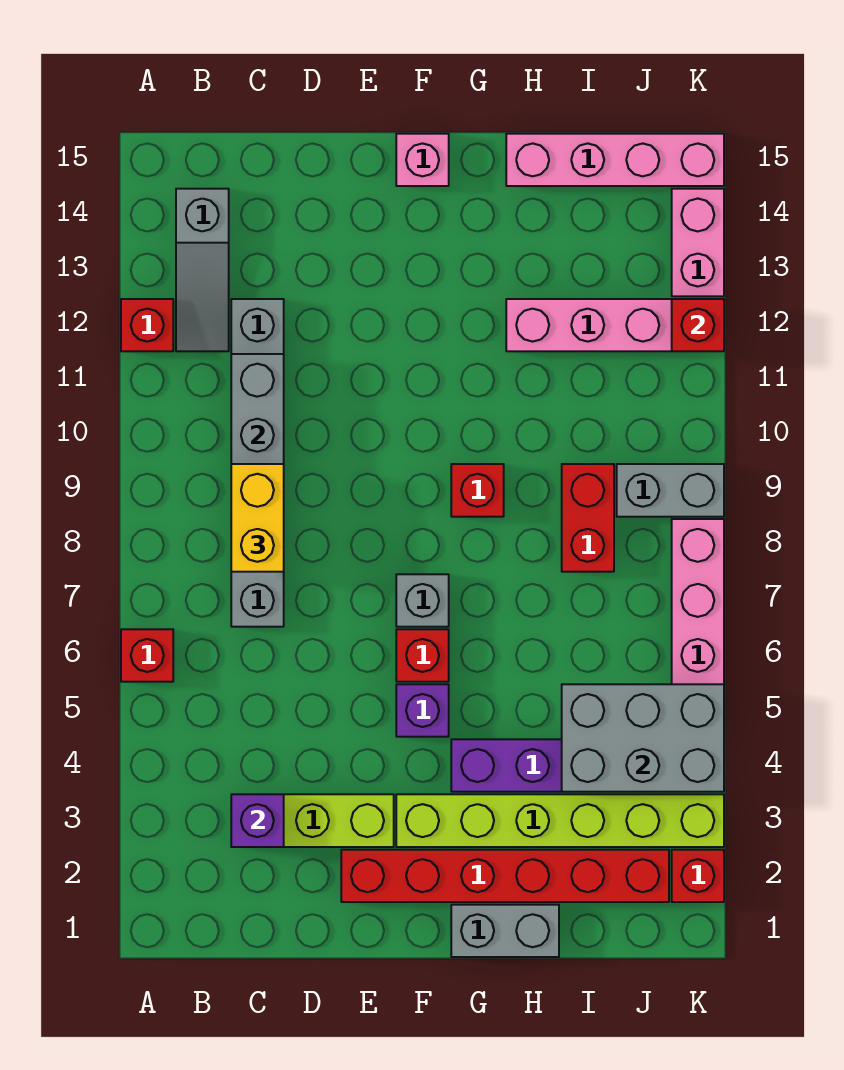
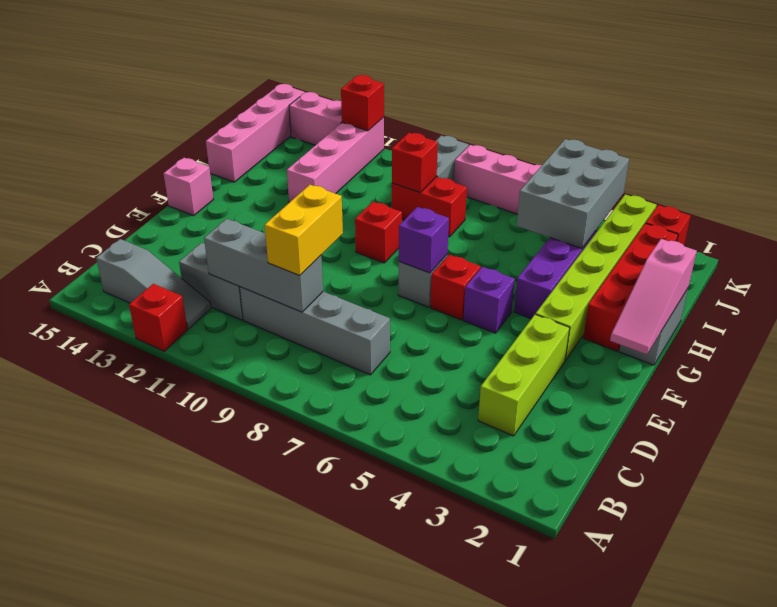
red brick A6 level 1 -> red brick I9 level 2
purple brick C3 level 2 -> purple brick F7 level 2
yellow brick C8:C9 level 3 -> yellow brick C9:D9 level 3
red brick E2:J2 level 1 -> red brick G2:J2 level 1
none -> pink slope F1:H1 level 2 top H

________________________________________

Each line from the one containing "red brick E2:J2" to the final line above should be written out exactly; please omit the others.

(Problem solution):
red brick E2:J2 level 1 -> red brick G2:J2 level 1
none -> pink slope F1:H1 level 2 top H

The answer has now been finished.